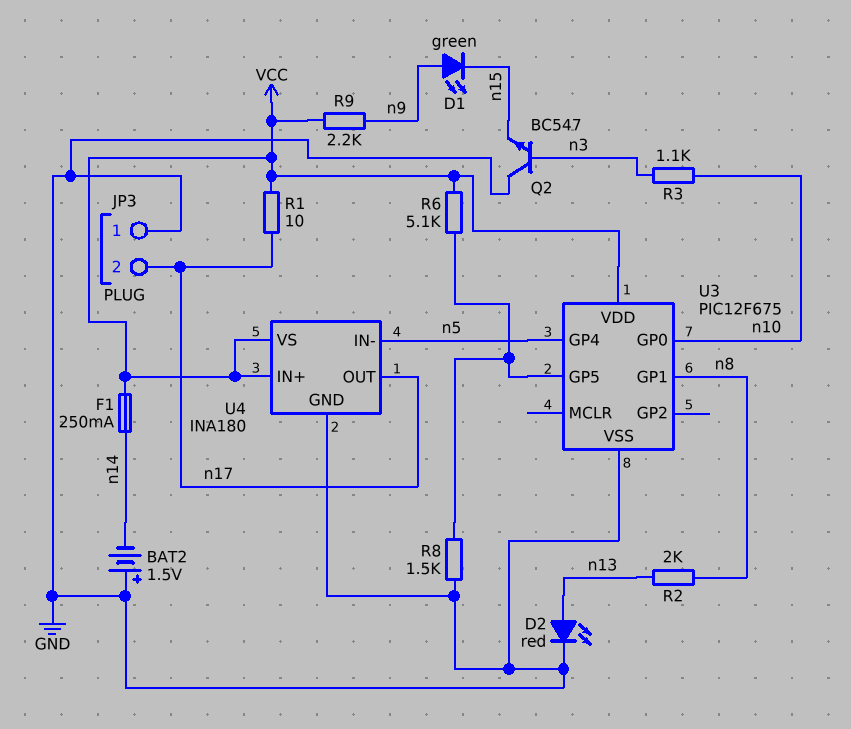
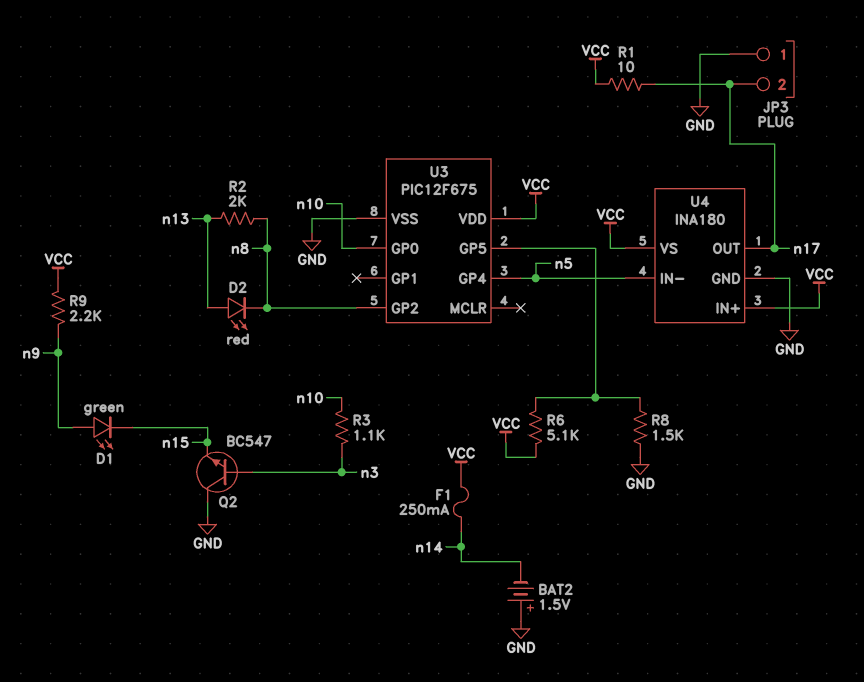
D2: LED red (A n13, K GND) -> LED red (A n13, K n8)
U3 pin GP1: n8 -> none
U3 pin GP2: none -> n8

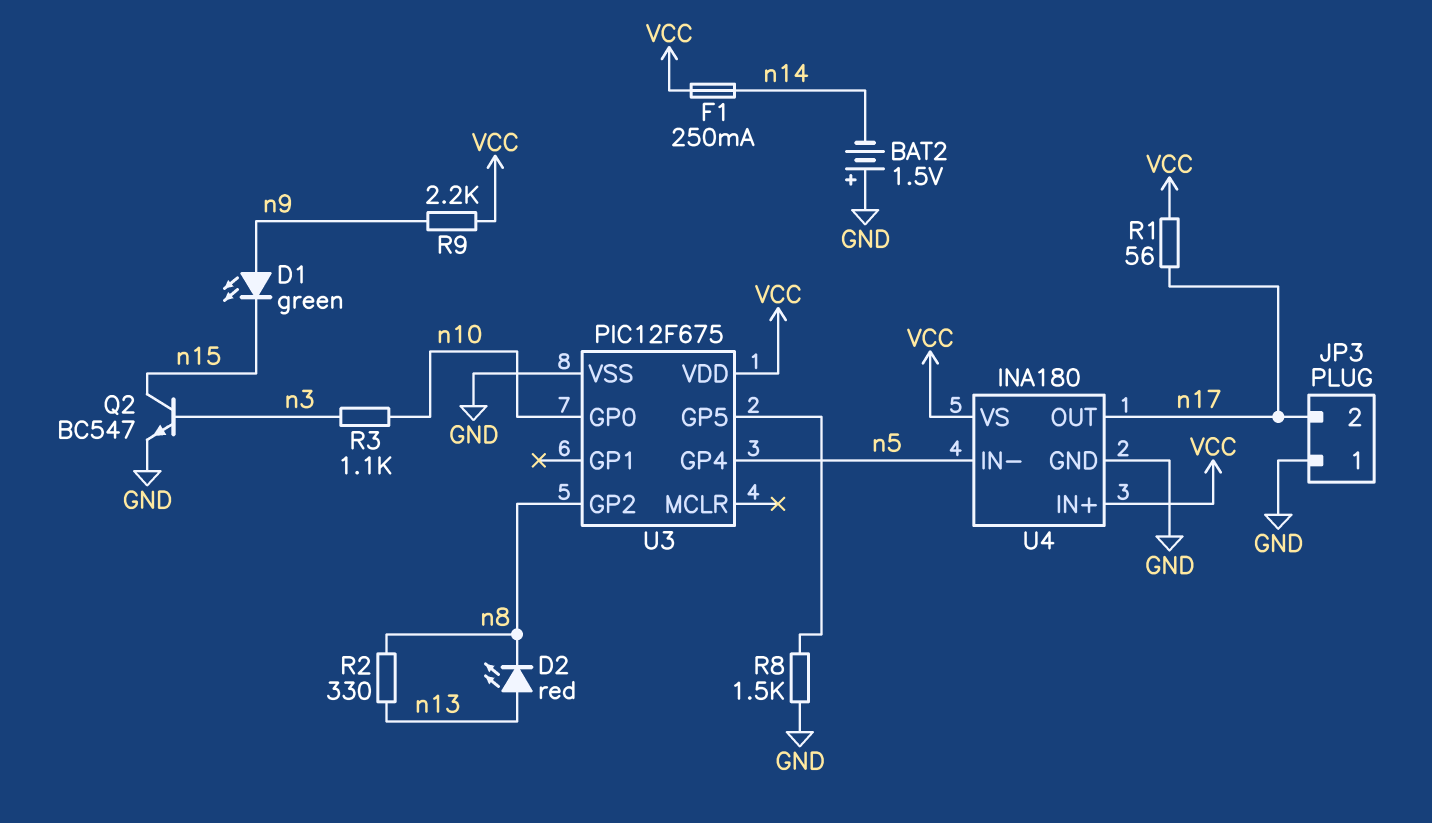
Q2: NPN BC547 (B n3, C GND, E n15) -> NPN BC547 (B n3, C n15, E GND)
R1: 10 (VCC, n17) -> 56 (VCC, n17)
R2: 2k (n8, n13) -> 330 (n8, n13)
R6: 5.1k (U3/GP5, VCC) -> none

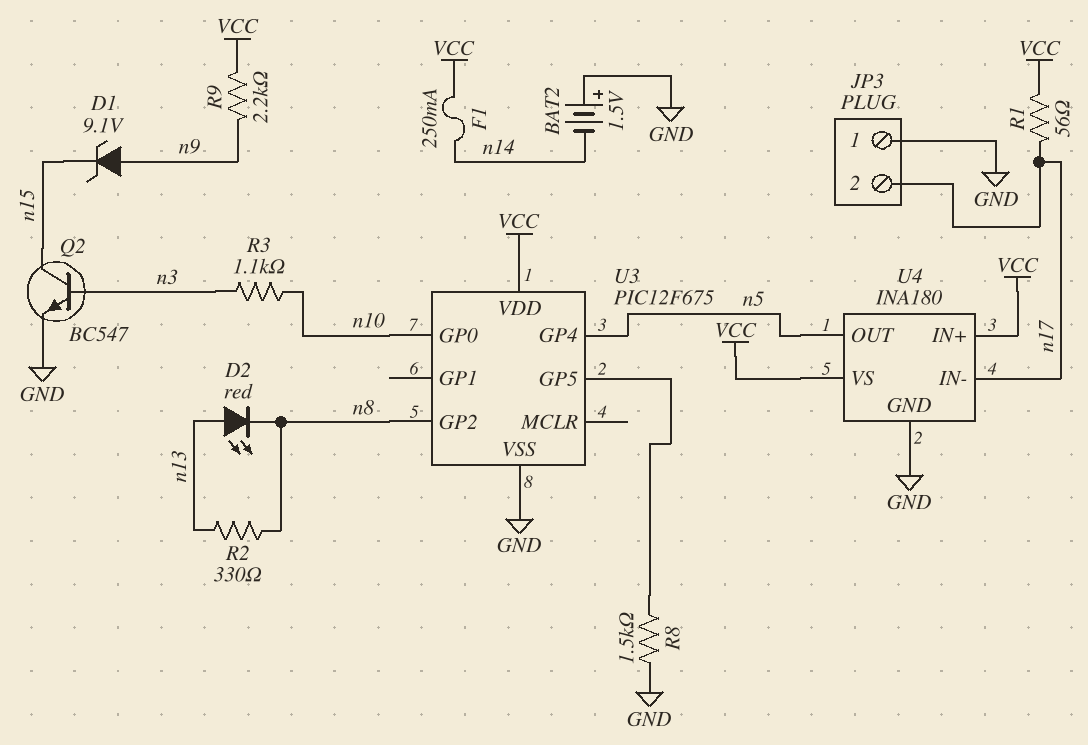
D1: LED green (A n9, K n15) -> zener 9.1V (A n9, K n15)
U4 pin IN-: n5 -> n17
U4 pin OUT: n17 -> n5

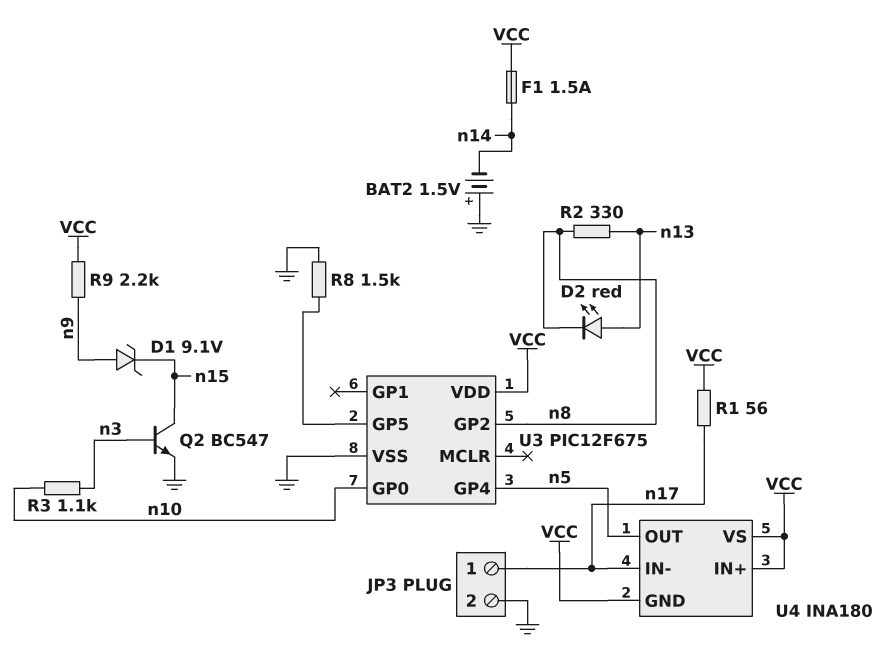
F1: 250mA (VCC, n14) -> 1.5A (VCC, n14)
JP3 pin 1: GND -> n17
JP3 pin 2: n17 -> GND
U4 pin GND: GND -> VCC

* _PROBLEM_:
Begin at the line that contains "U3 pin GP1: n8 -> none" and transcribe exactly, and only, each line through the final line of the data above, both included; the pictures do not go in.

* _ANSWER FOR THE TASK_:
U3 pin GP1: n8 -> none
U3 pin GP2: none -> n8

Q2: NPN BC547 (B n3, C GND, E n15) -> NPN BC547 (B n3, C n15, E GND)
R1: 10 (VCC, n17) -> 56 (VCC, n17)
R2: 2k (n8, n13) -> 330 (n8, n13)
R6: 5.1k (U3/GP5, VCC) -> none

D1: LED green (A n9, K n15) -> zener 9.1V (A n9, K n15)
U4 pin IN-: n5 -> n17
U4 pin OUT: n17 -> n5

F1: 250mA (VCC, n14) -> 1.5A (VCC, n14)
JP3 pin 1: GND -> n17
JP3 pin 2: n17 -> GND
U4 pin GND: GND -> VCC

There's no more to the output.